▸ Scene edit records
__________________________________________________

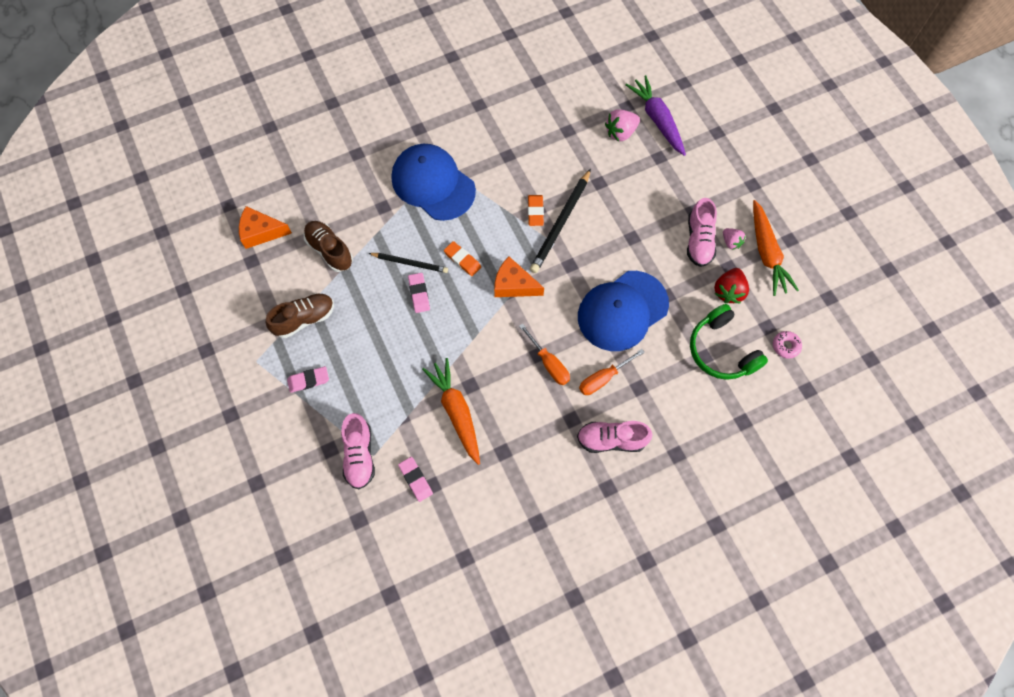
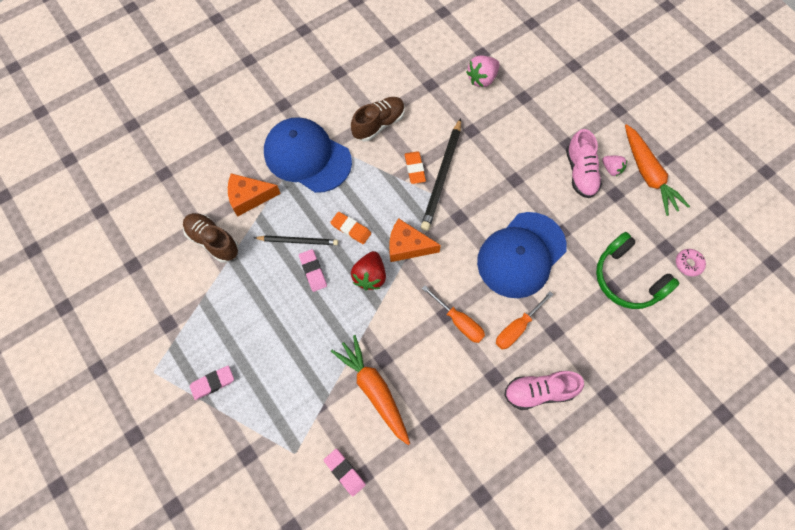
camera: 10 degrees left, 0 degrees up
(261, 232) = (138, 233): orange cheese -> orange cheese (249, 197)
(304, 319) = (198, 317): brown shoe -> brown shoe (379, 124)
(359, 455) = (280, 456): pink shoe -> none
(657, 120) = (514, 61): purple carrot -> none
(728, 291) = (620, 218): red strawberry -> red strawberry (370, 276)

__________________________________________________

▸ Work task
The entries above need to be repeated word for word, minus their pictures.

▸ Exercise answer
camera: 10 degrees left, 0 degrees up
(261, 232) = (138, 233): orange cheese -> orange cheese (249, 197)
(304, 319) = (198, 317): brown shoe -> brown shoe (379, 124)
(359, 455) = (280, 456): pink shoe -> none
(657, 120) = (514, 61): purple carrot -> none
(728, 291) = (620, 218): red strawberry -> red strawberry (370, 276)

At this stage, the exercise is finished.